THE TASK ▸ Reproduce the lines below from the one that contains "(423, 266) = (447, 393): turquoise" through the end, inclusive, and add nothing.

PROVIDED RECORDS ▸
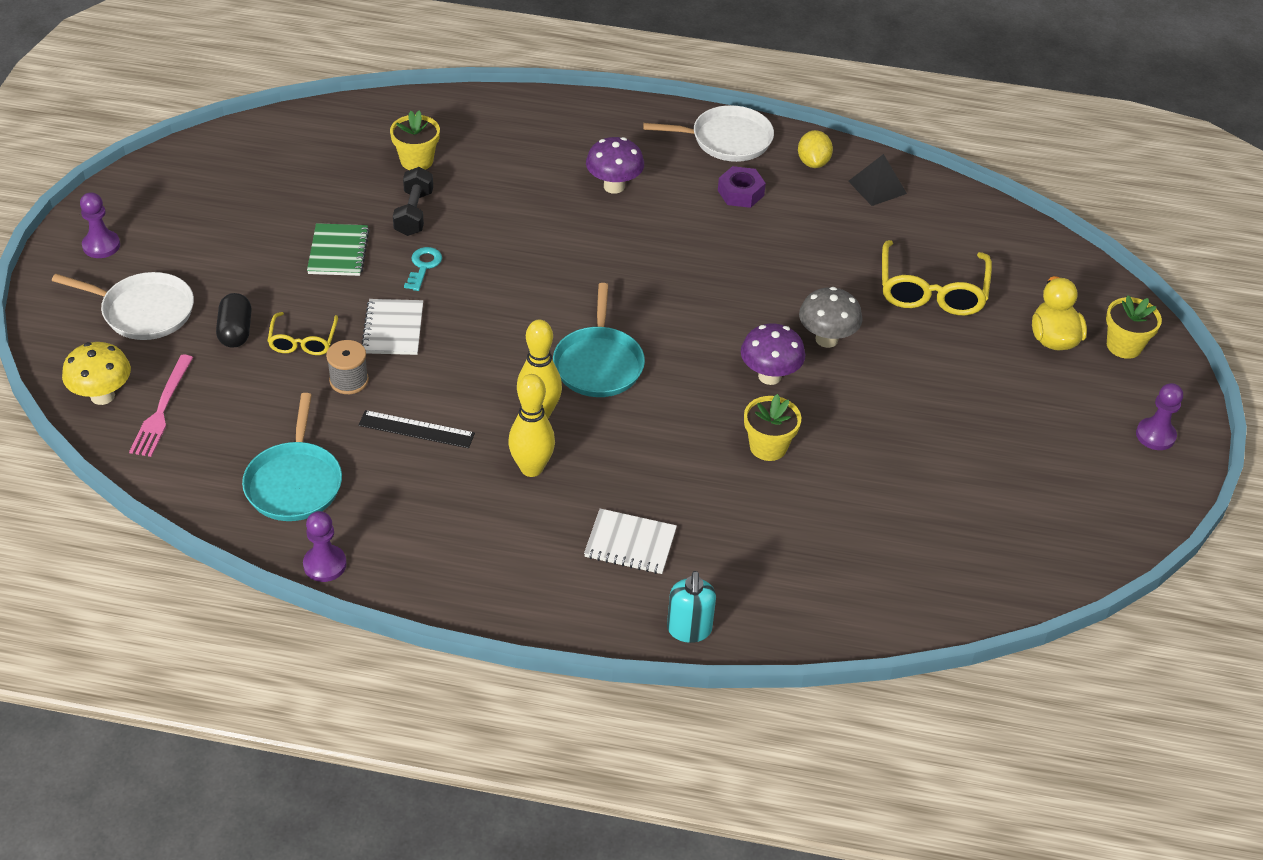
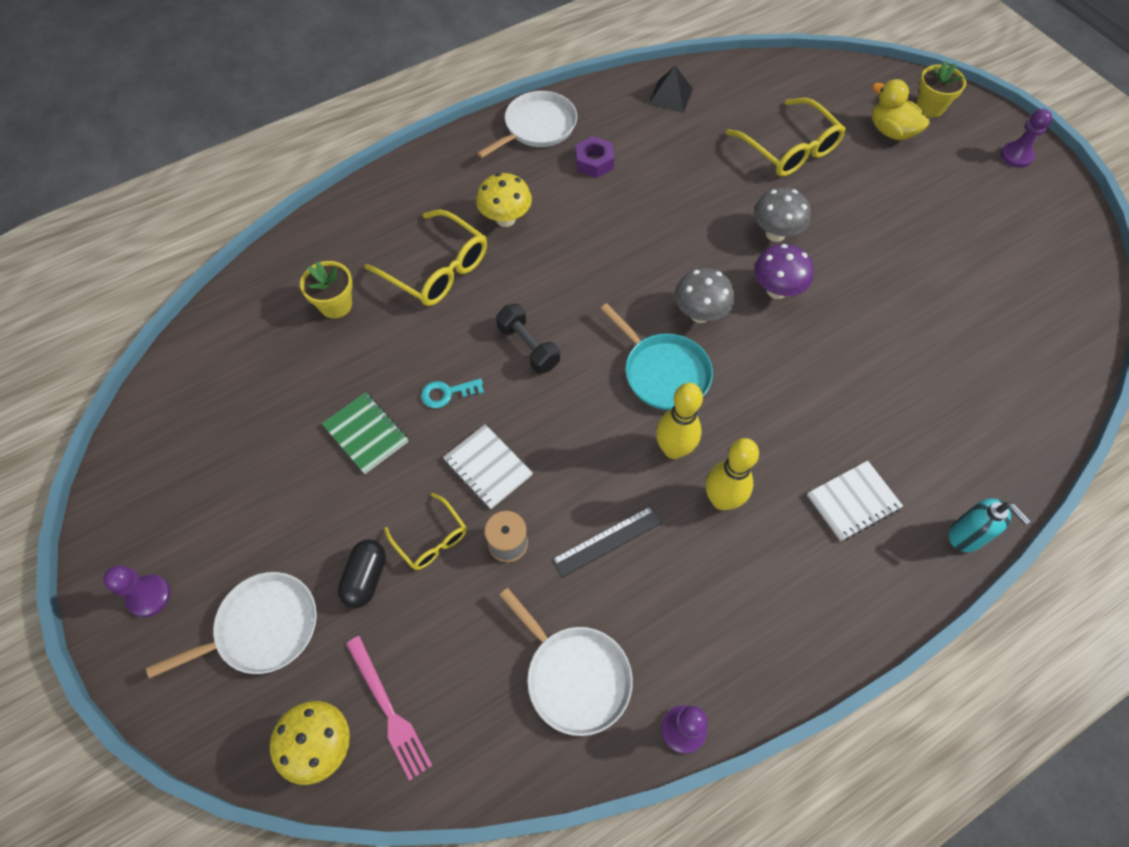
camera: 40 degrees left, 15 degrees up
(235, 331) = (366, 578): black capsule -> black capsule turned 60 degrees clockwise
(294, 482) = (574, 676): turquoise pan -> white pan
(414, 213) = (386, 352): black dumbbell -> black dumbbell (528, 347)
(423, 266) = (447, 393): turquoise key -> turquoise key turned 75 degrees counterclockwise
(517, 185) = (437, 269): none -> yellow glasses
(614, 186) = (505, 219): purple mushroom -> yellow mushroom
(682, 348) = (699, 314): none -> grey mushroom
(768, 446) = (839, 346): yellow flower pot -> none
(813, 162) = (611, 106): yellow lemon -> none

TASK OUTPUT ▸
(423, 266) = (447, 393): turquoise key -> turquoise key turned 75 degrees counterclockwise
(517, 185) = (437, 269): none -> yellow glasses
(614, 186) = (505, 219): purple mushroom -> yellow mushroom
(682, 348) = (699, 314): none -> grey mushroom
(768, 446) = (839, 346): yellow flower pot -> none
(813, 162) = (611, 106): yellow lemon -> none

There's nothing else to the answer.